Change detection outputs:
^^^^

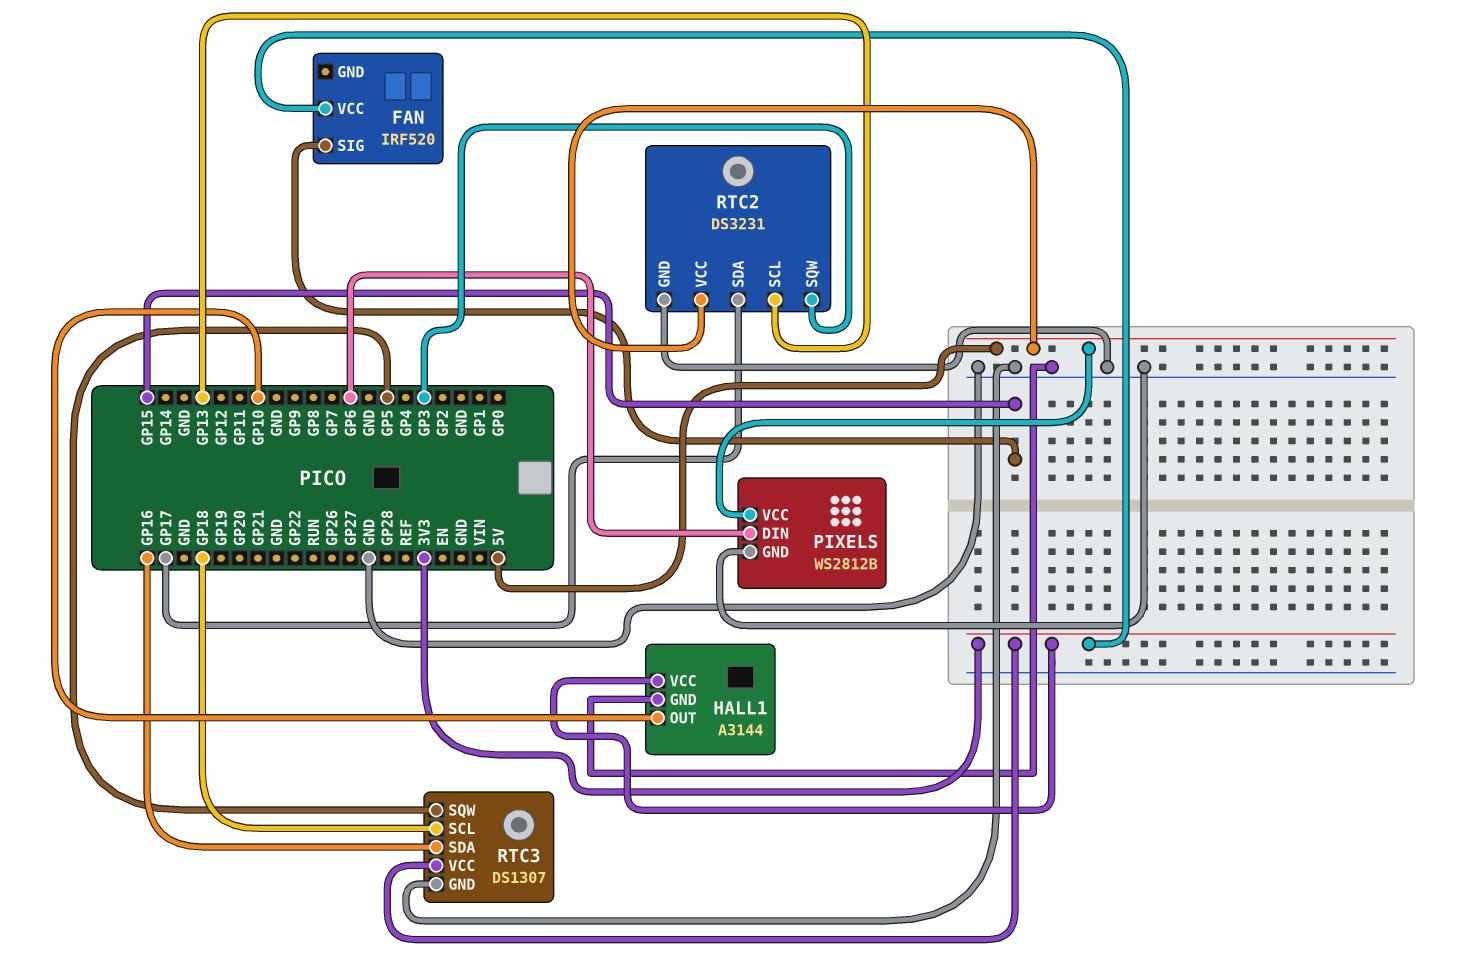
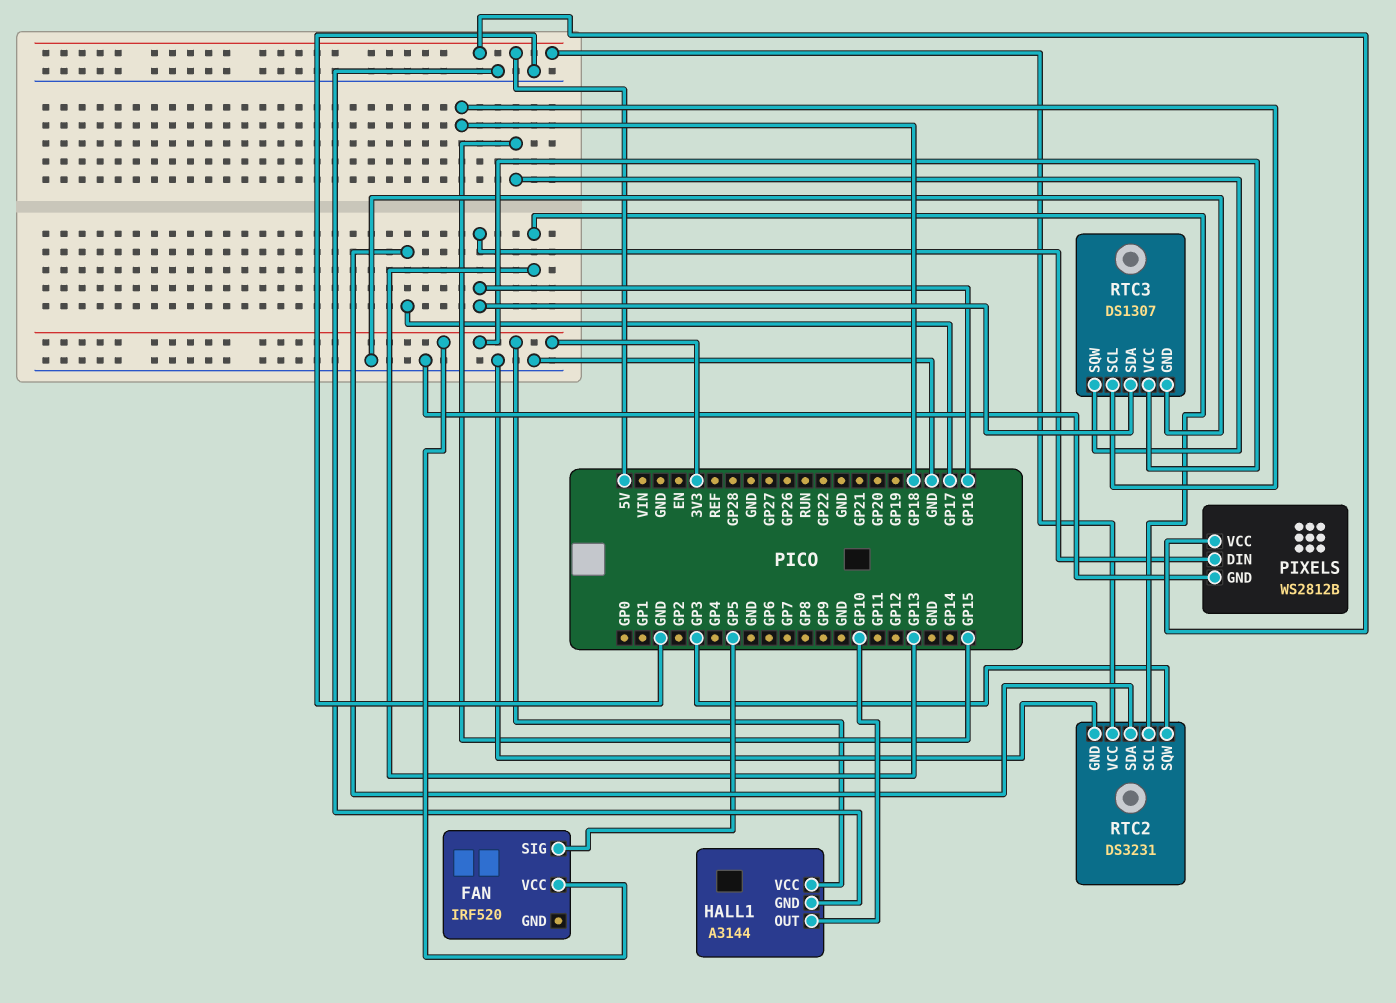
FAN pin SIG: GP15 -> GP5
PIXELS pin DIN: GP6 -> GP16
RTC3 pin SQW: GP5 -> GP15

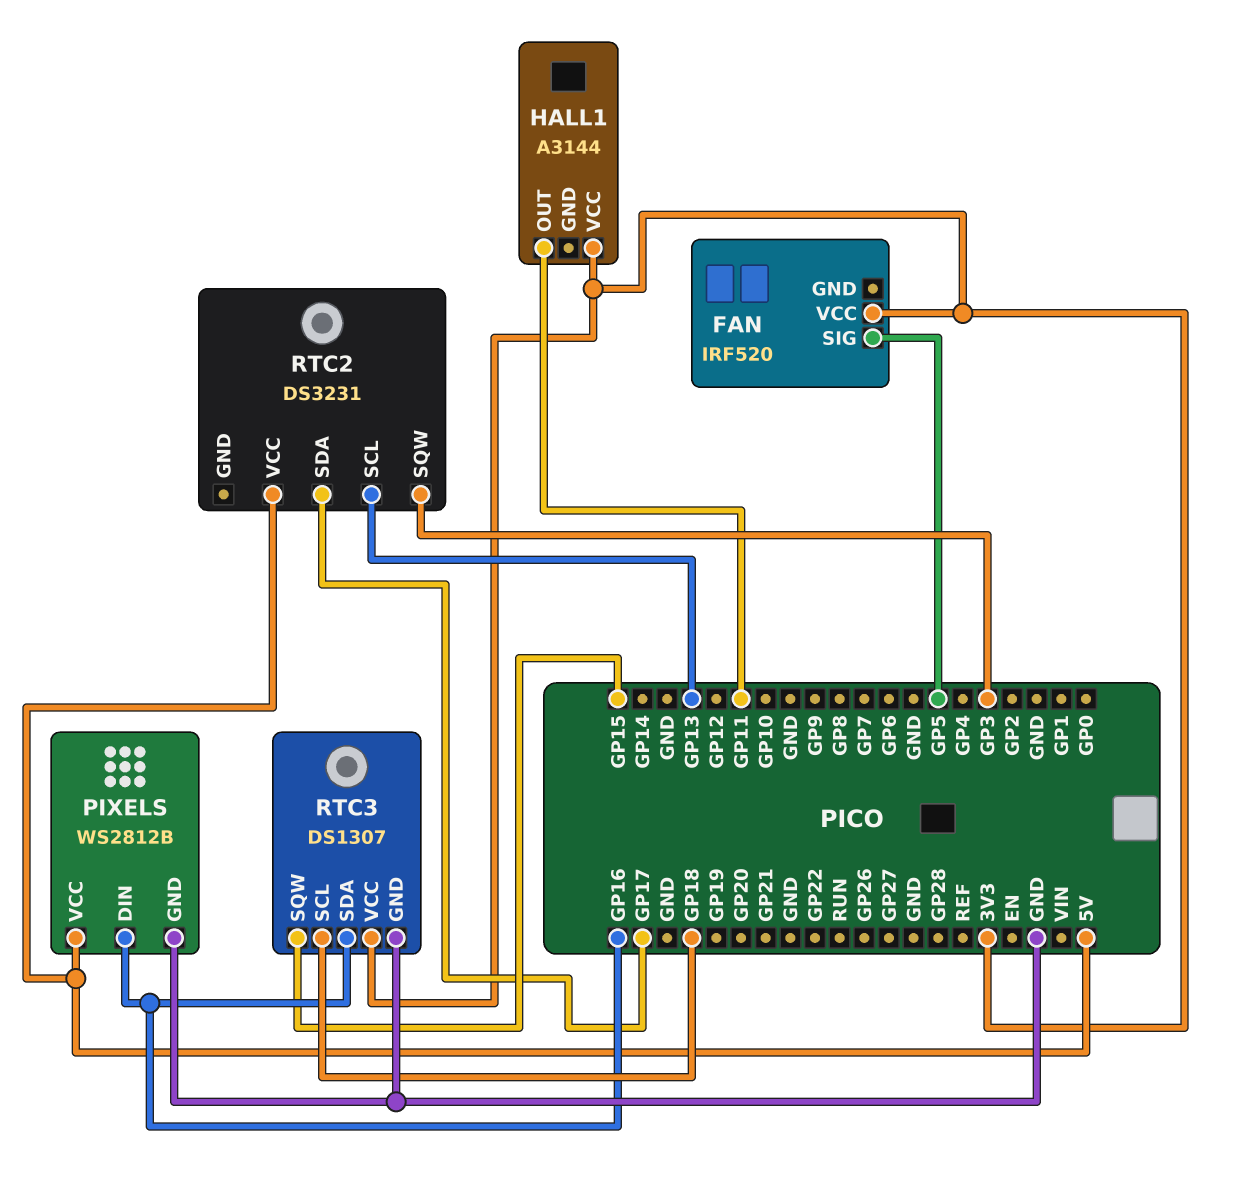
HALL1 pin GND: GND -> none
HALL1 pin OUT: GP10 -> GP11
RTC2 pin GND: GND -> none

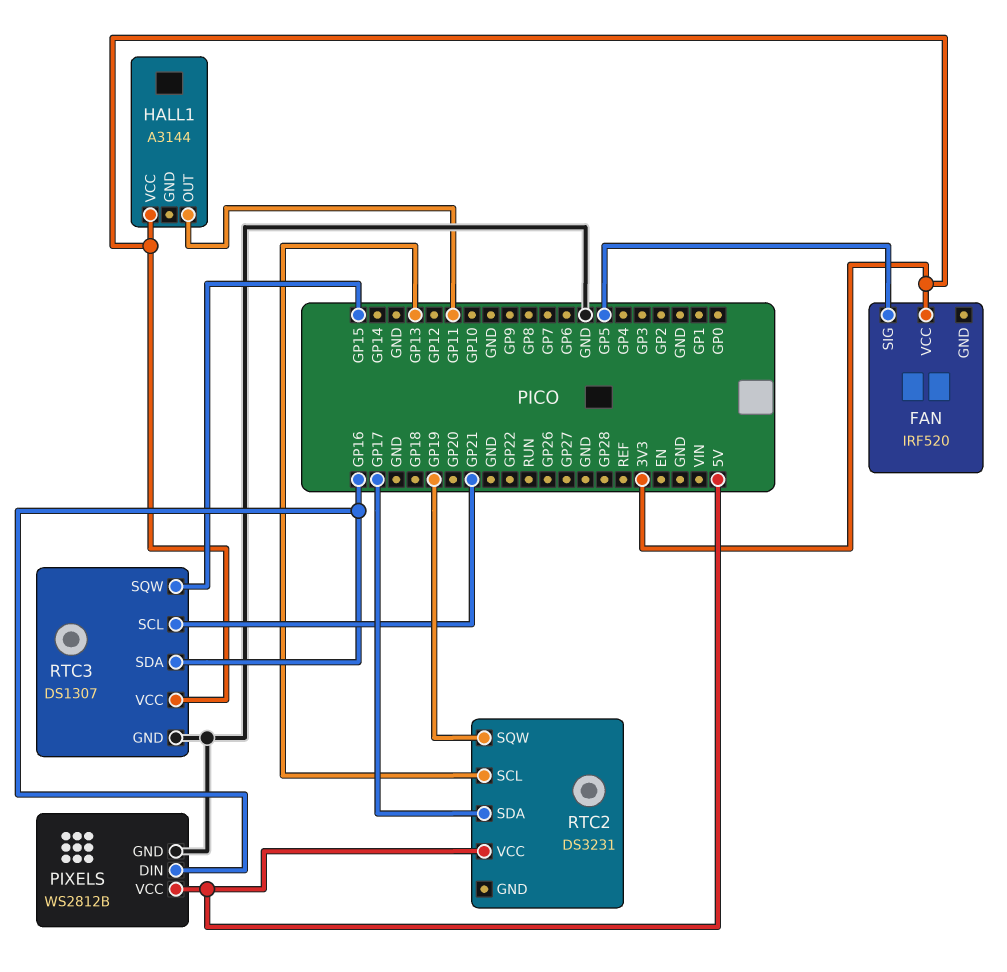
RTC2 pin SQW: GP3 -> GP19
RTC3 pin SCL: GP18 -> GP21

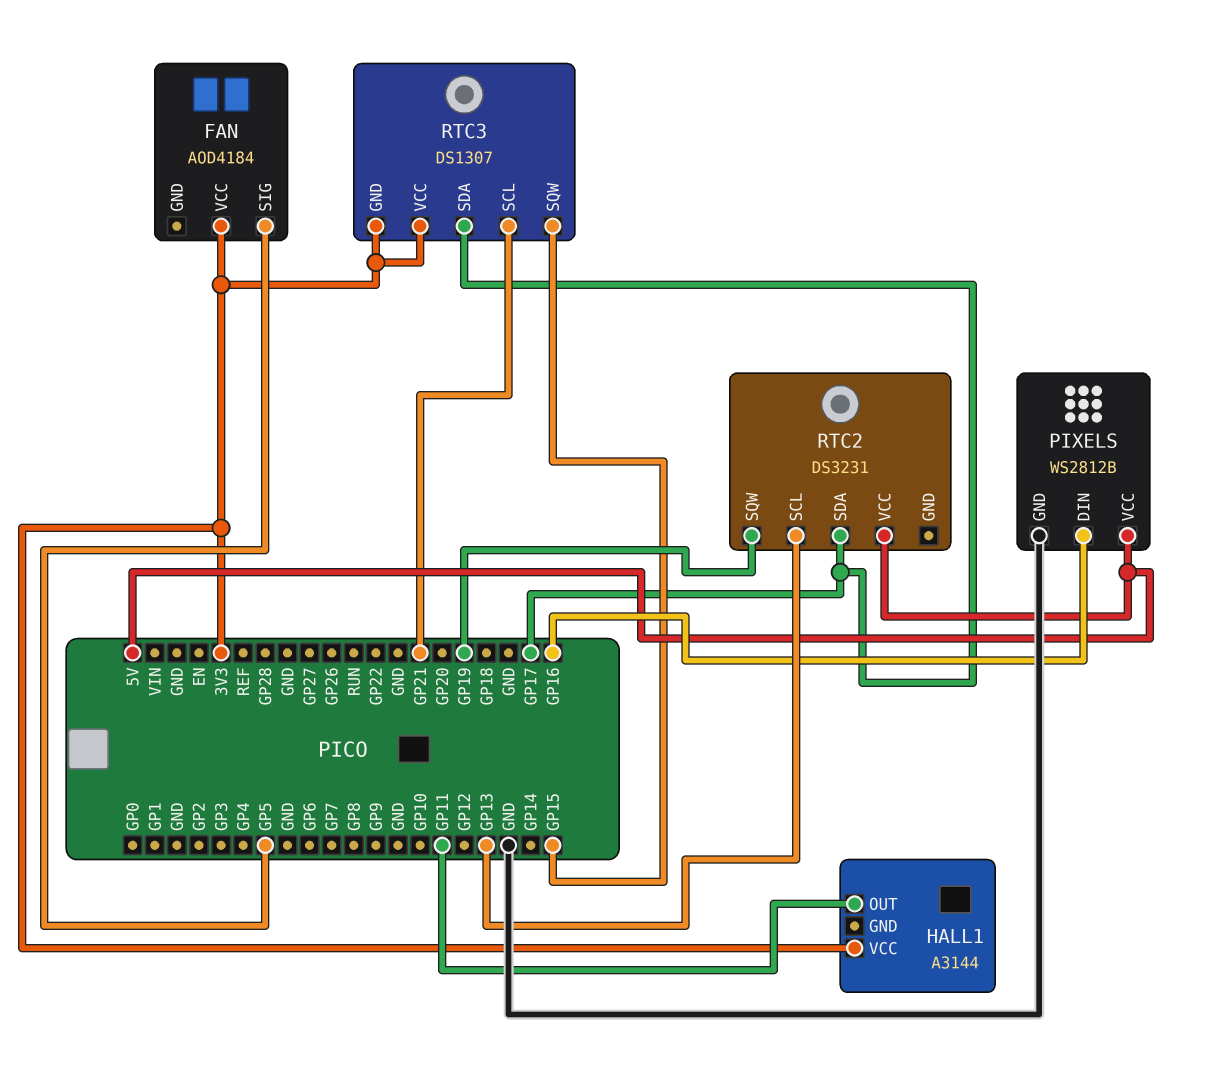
FAN: IRF520 -> AOD4184
RTC3 pin GND: GND -> 3V3
RTC3 pin SDA: GP16 -> GP17

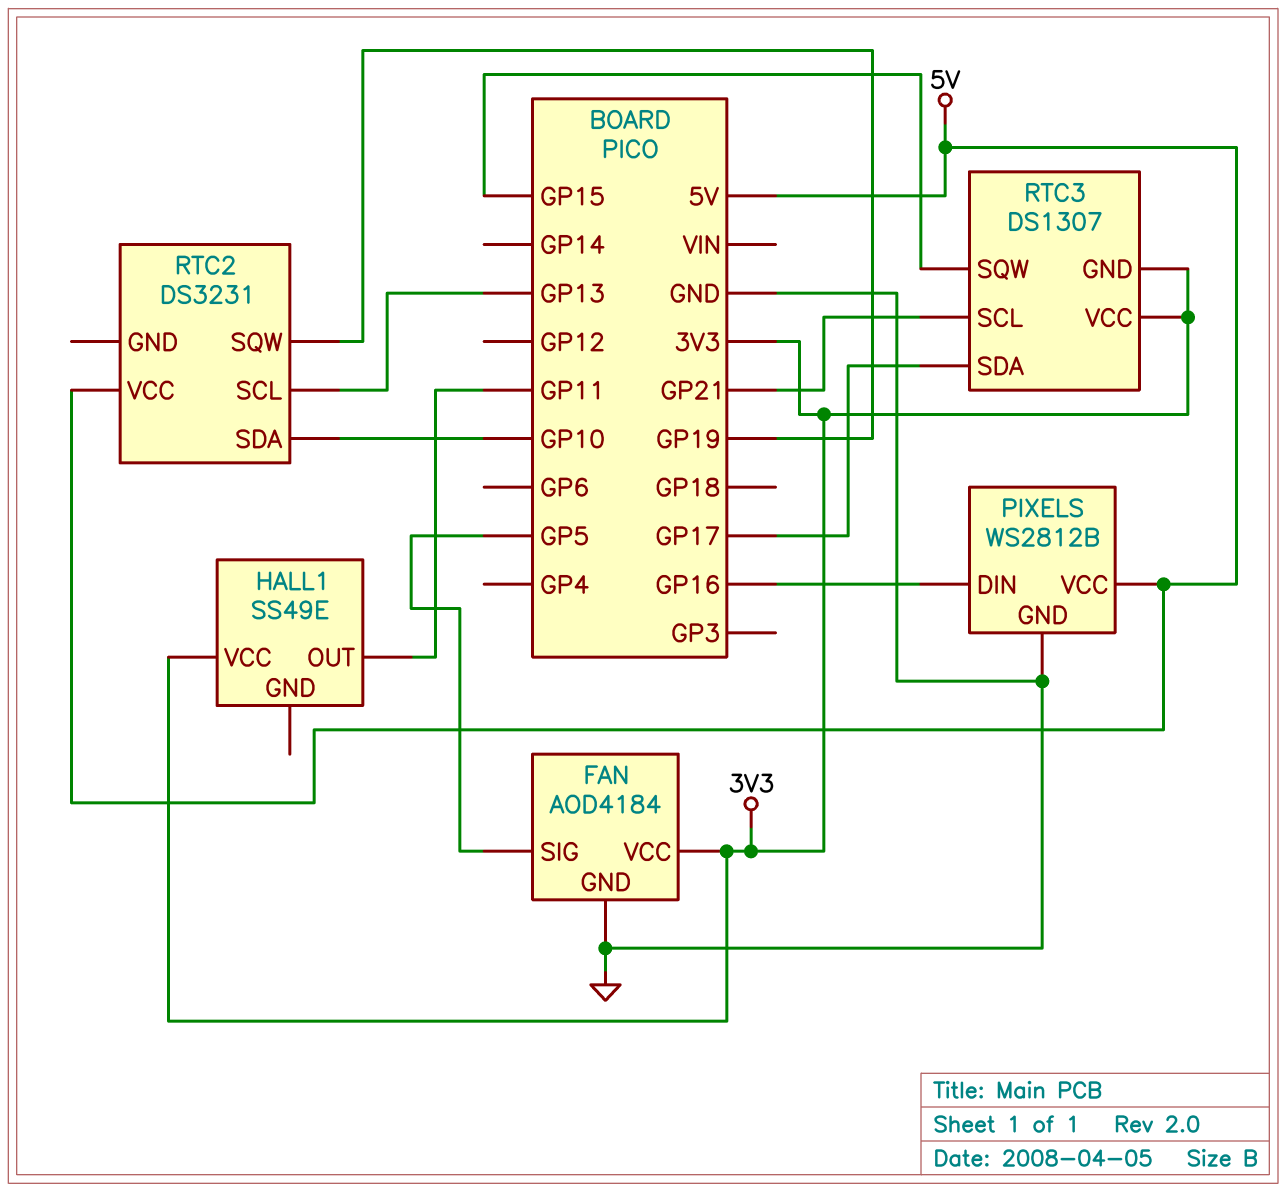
FAN pin GND: none -> GND
HALL1: A3144 -> SS49E
RTC2 pin SDA: GP17 -> GP10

^^^^

PROBLEM TO SOLVE: Write out the lines that run from the line containing "HALL1 pin OUT: GP10 -> GP11" to the end of the entries, inclusive, exactly as written. Skip every picture.

SOLUTION TO THIS EXERCISE:
HALL1 pin OUT: GP10 -> GP11
RTC2 pin GND: GND -> none

RTC2 pin SQW: GP3 -> GP19
RTC3 pin SCL: GP18 -> GP21

FAN: IRF520 -> AOD4184
RTC3 pin GND: GND -> 3V3
RTC3 pin SDA: GP16 -> GP17

FAN pin GND: none -> GND
HALL1: A3144 -> SS49E
RTC2 pin SDA: GP17 -> GP10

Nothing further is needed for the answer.